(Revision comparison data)

____

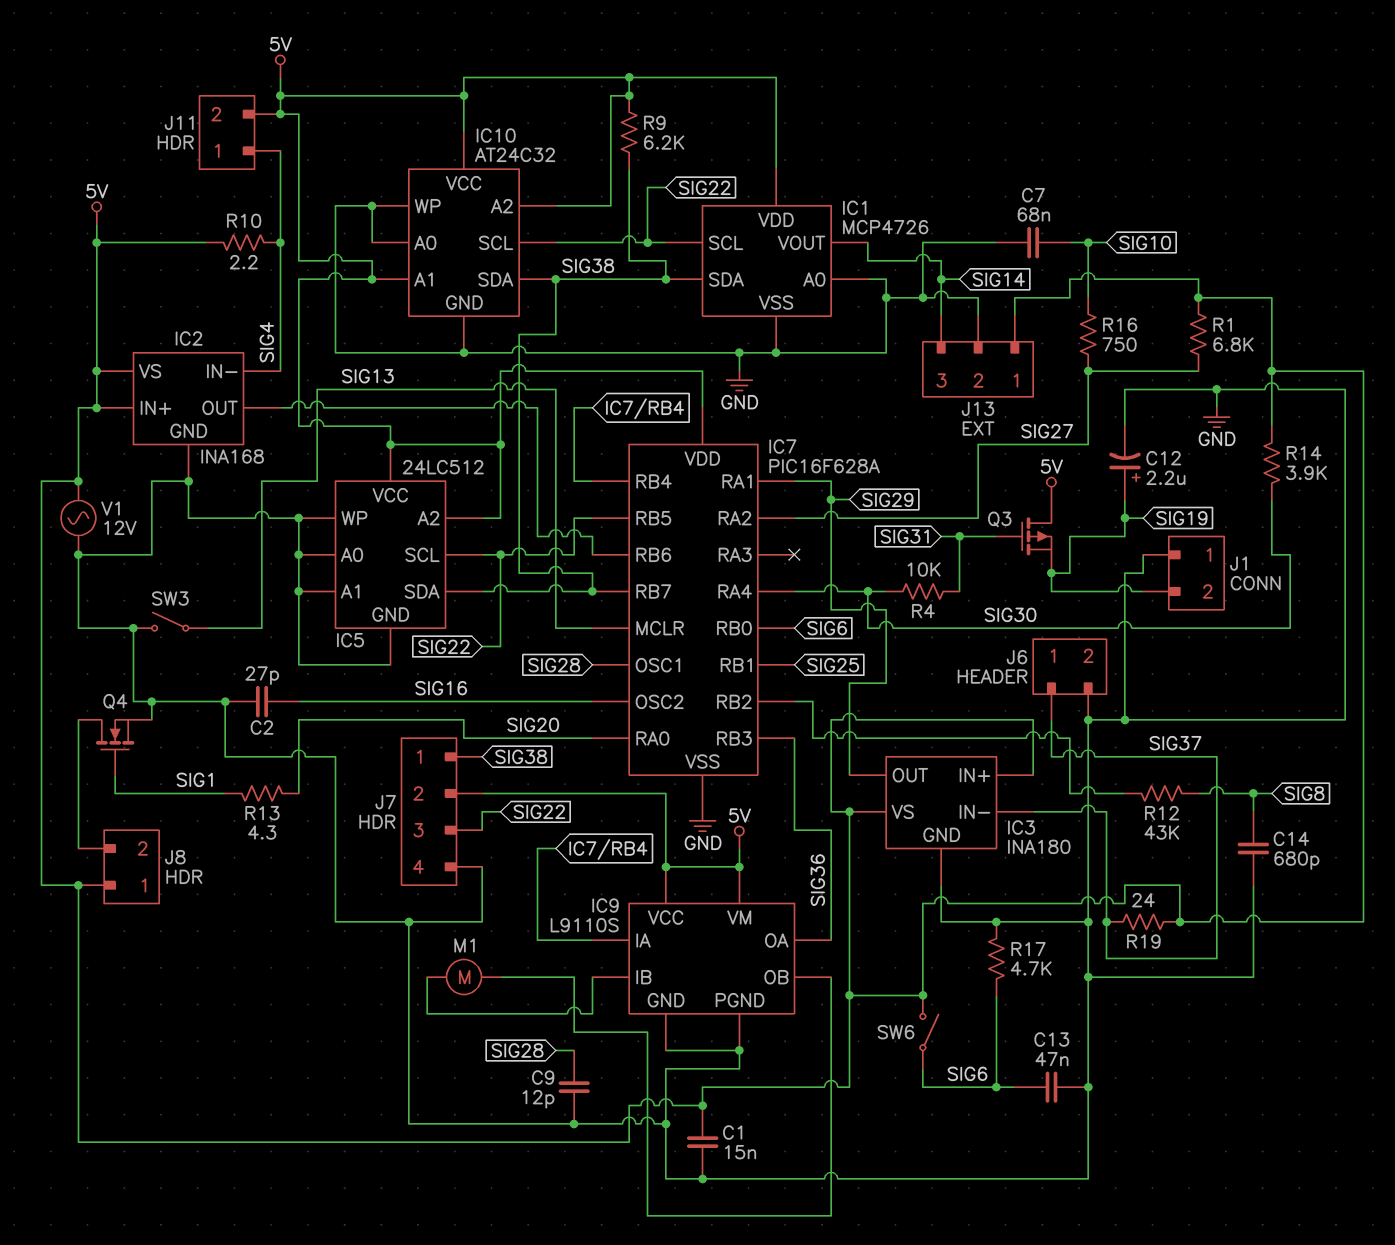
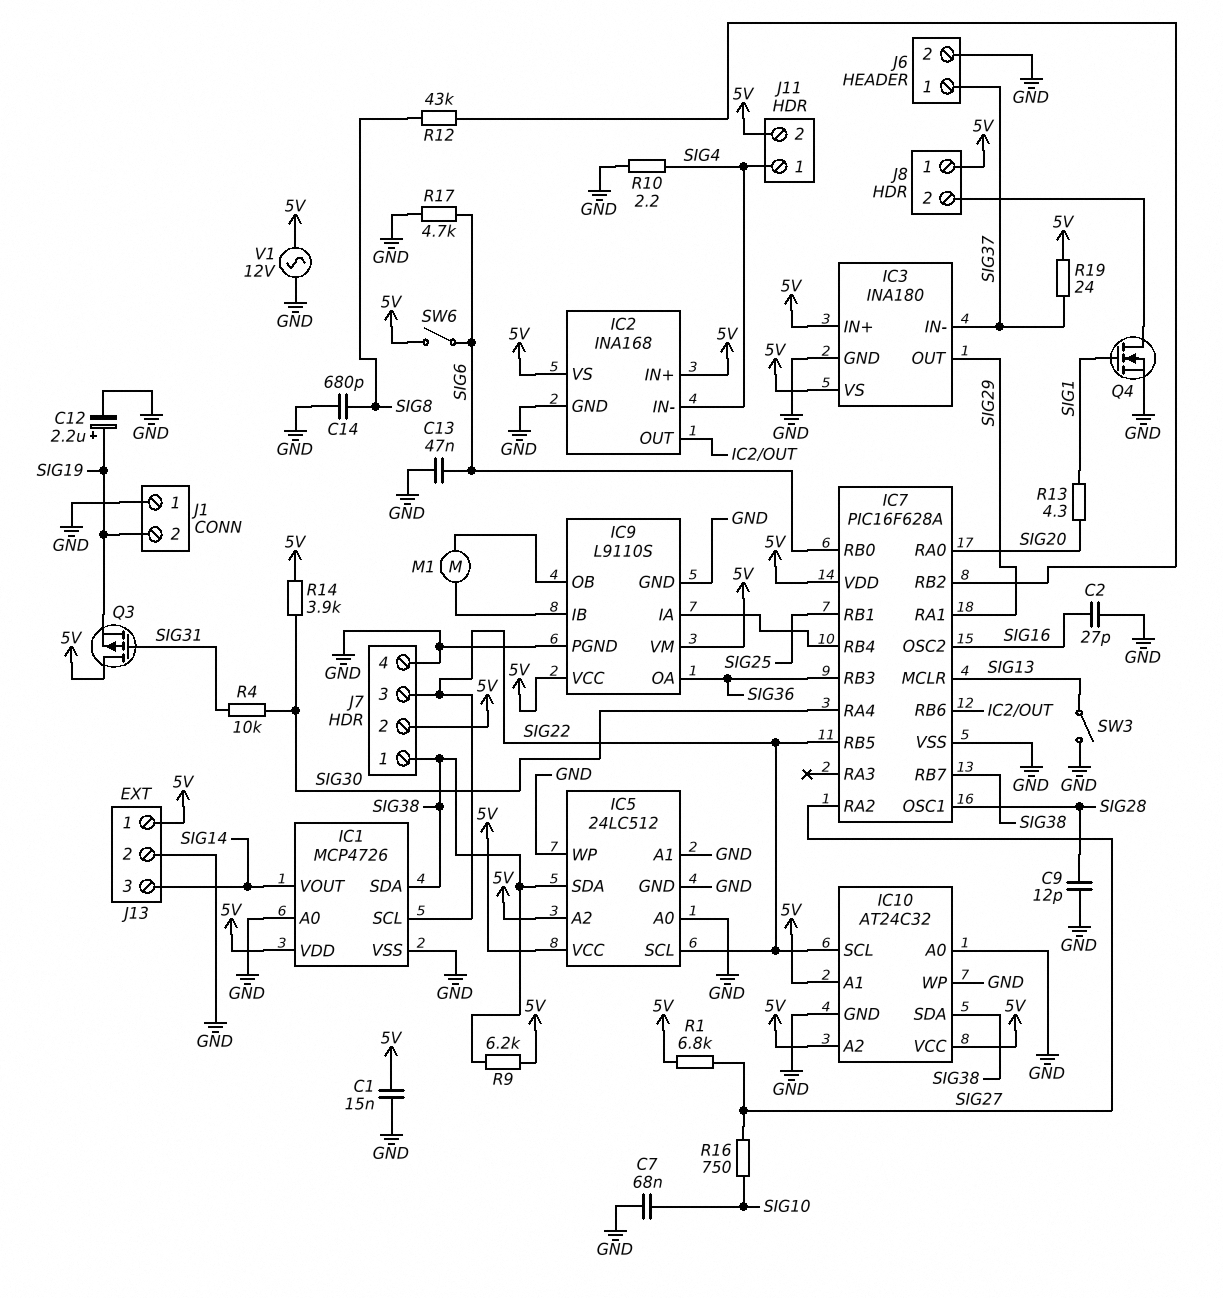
R10: 2.2 (5V, SIG4) -> 2.2 (GND, SIG4)

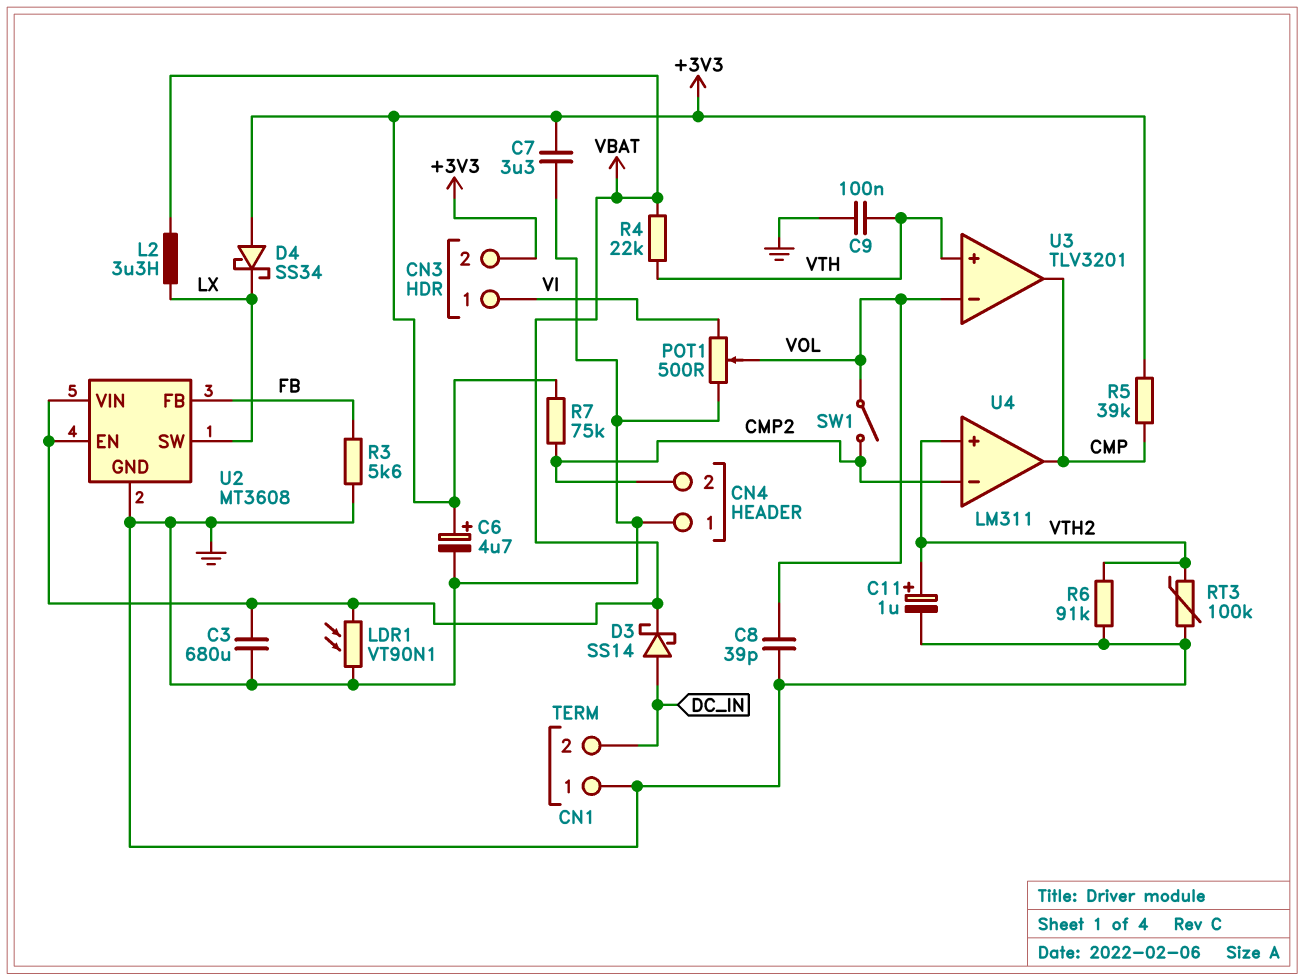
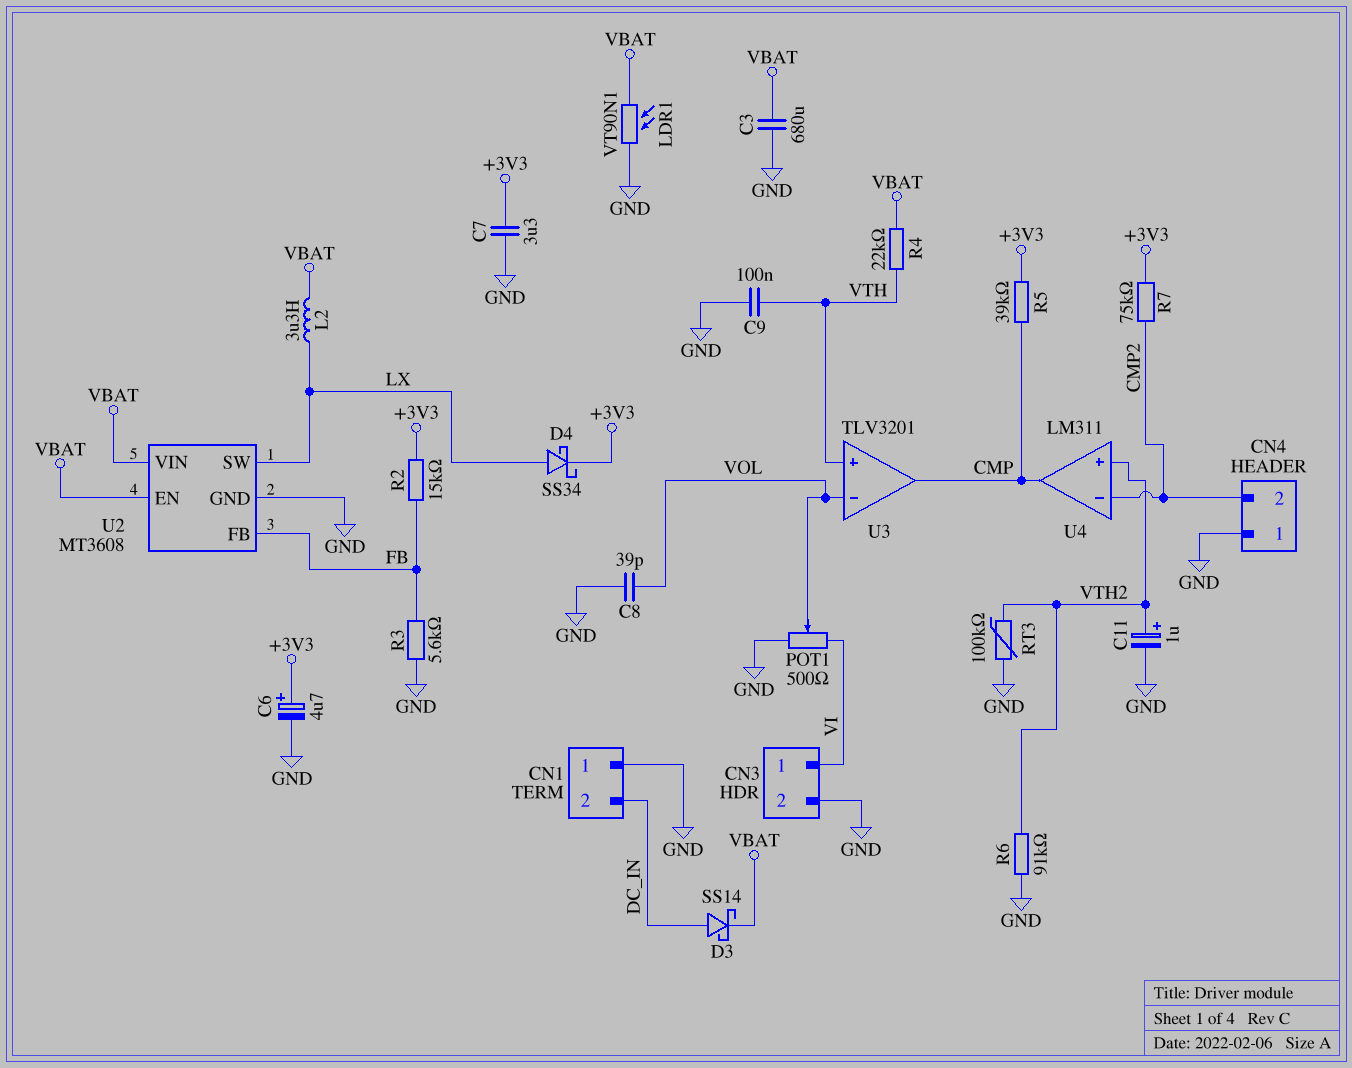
CN3 pin 2: +3V3 -> GND
D4: schottky SS34 (A +3V3, K LX) -> schottky SS34 (A LX, K +3V3)
R2: none -> 15k (+3V3, FB)
SW1: switch (CMP2, VOL) -> none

____

Check each line of the data above for the word "none" and copy the ones where it is found.

R2: none -> 15k (+3V3, FB)
SW1: switch (CMP2, VOL) -> none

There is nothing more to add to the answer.